═══ Records for processing
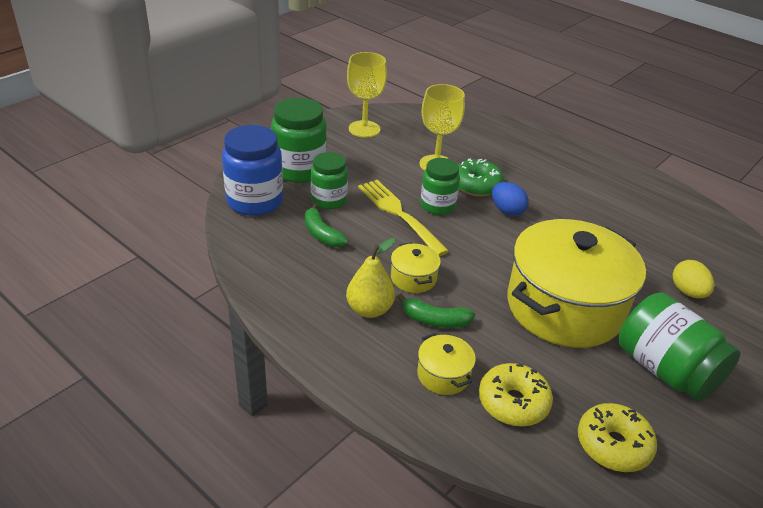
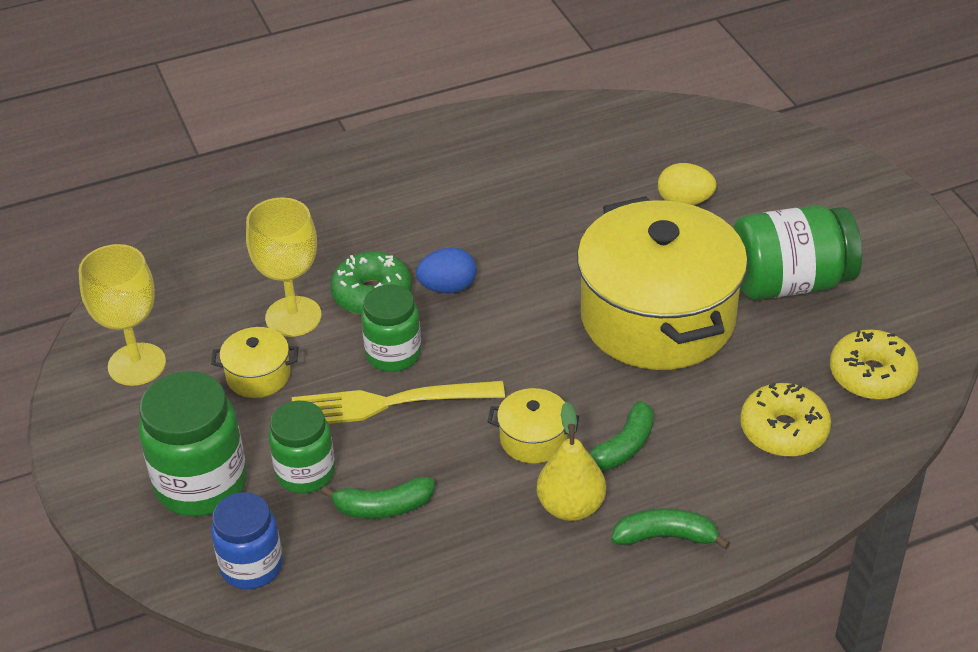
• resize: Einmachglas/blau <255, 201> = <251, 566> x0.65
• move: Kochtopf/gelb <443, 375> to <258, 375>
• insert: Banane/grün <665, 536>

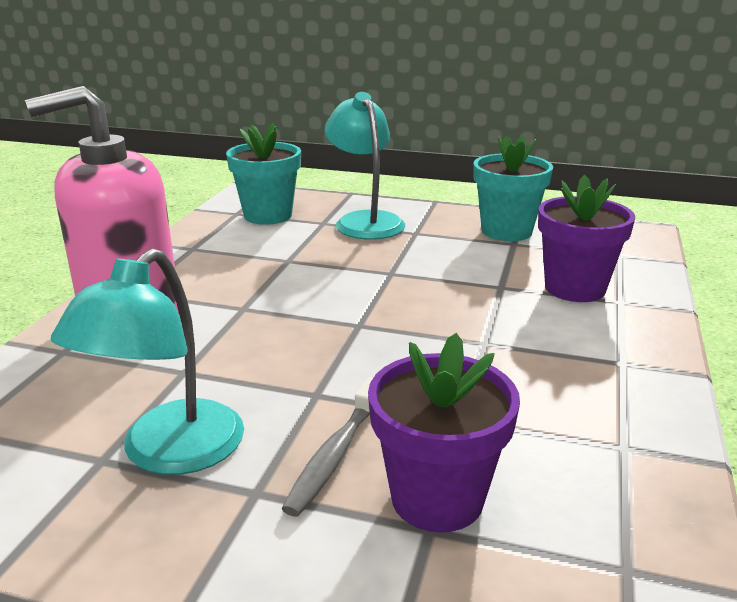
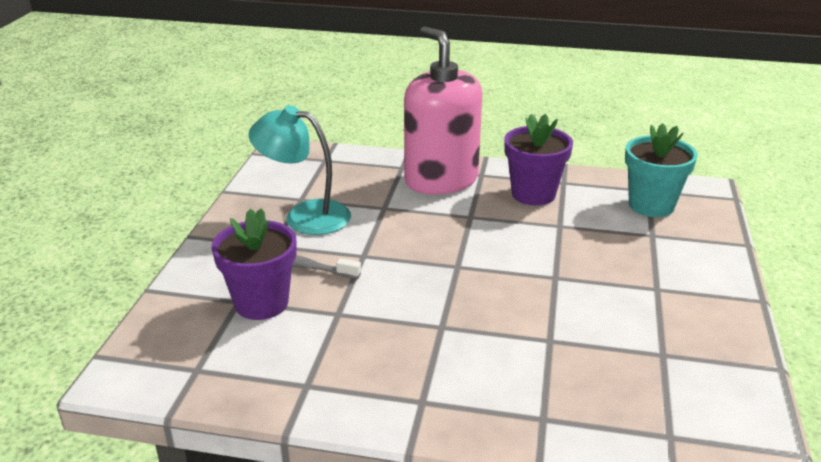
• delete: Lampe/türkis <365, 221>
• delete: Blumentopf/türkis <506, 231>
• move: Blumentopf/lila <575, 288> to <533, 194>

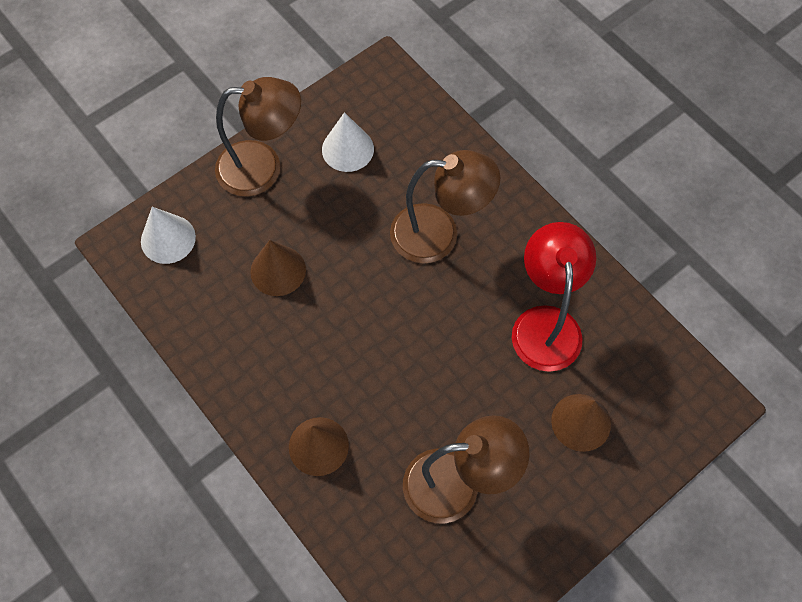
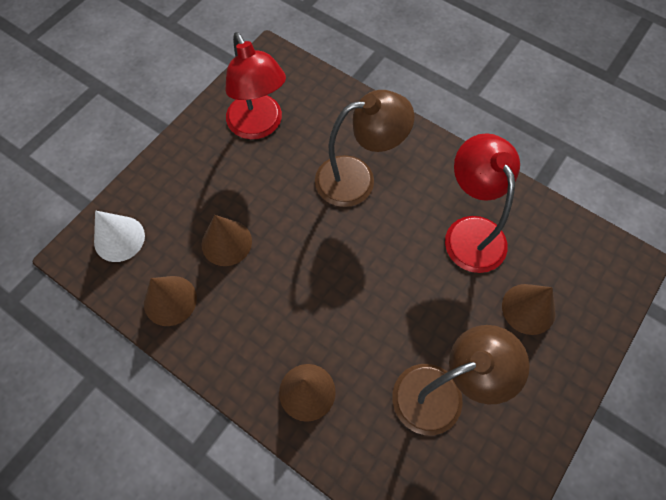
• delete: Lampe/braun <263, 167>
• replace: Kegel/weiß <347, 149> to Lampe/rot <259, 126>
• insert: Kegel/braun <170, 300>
══════
═══ Records for processing
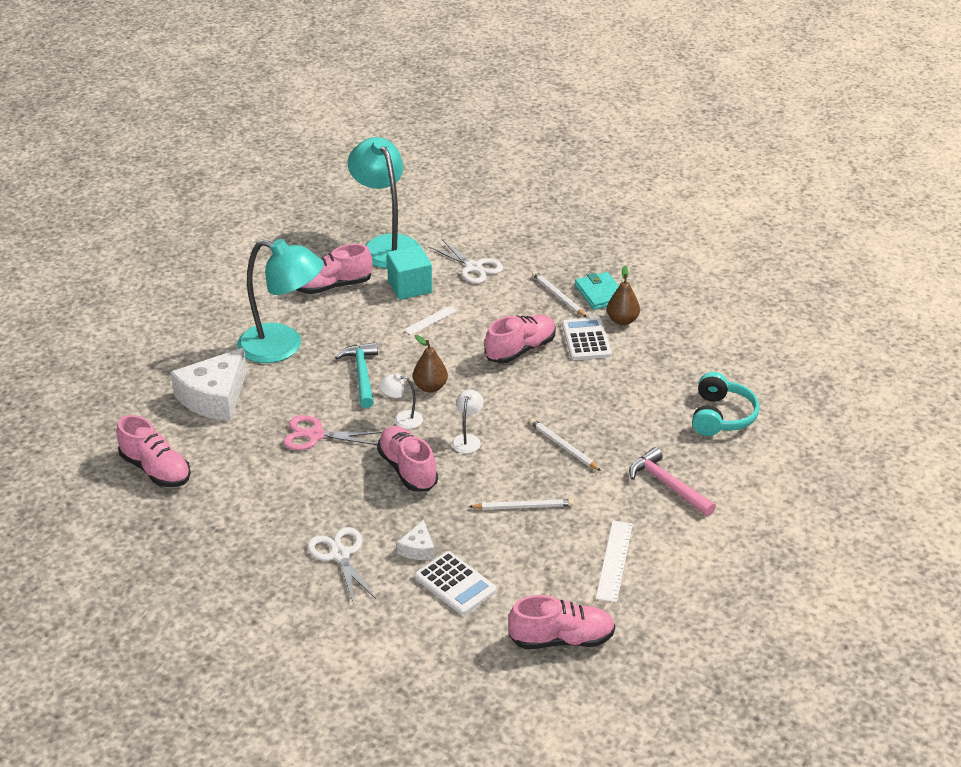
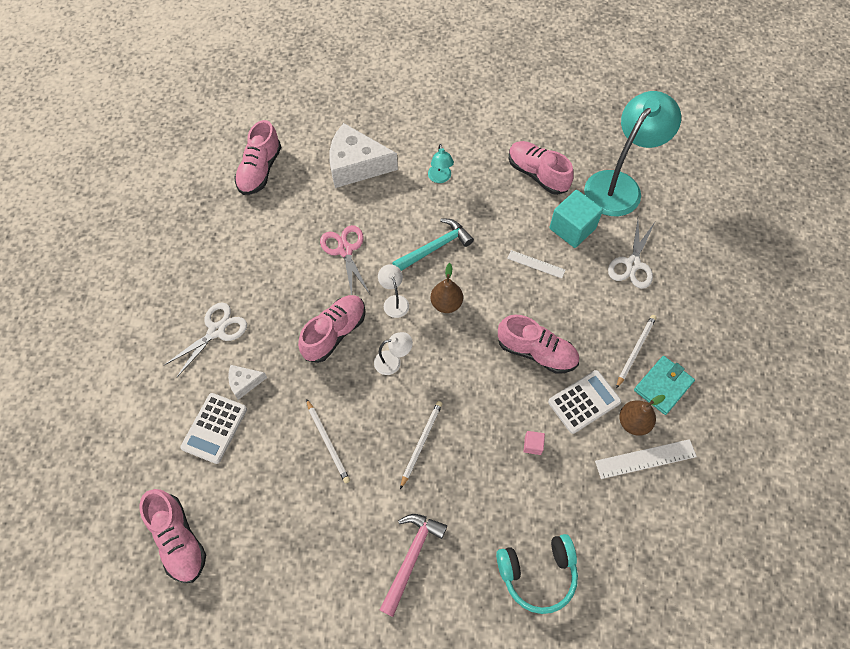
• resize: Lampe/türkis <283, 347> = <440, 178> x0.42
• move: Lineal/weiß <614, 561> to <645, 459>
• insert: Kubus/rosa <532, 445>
══════
**Prompt**
Copy all lines from the entries that contain the word "move".

**Exercise solution**
• move: Kochtopf/gelb <443, 375> to <258, 375>
• move: Blumentopf/lila <575, 288> to <533, 194>
• move: Lineal/weiß <614, 561> to <645, 459>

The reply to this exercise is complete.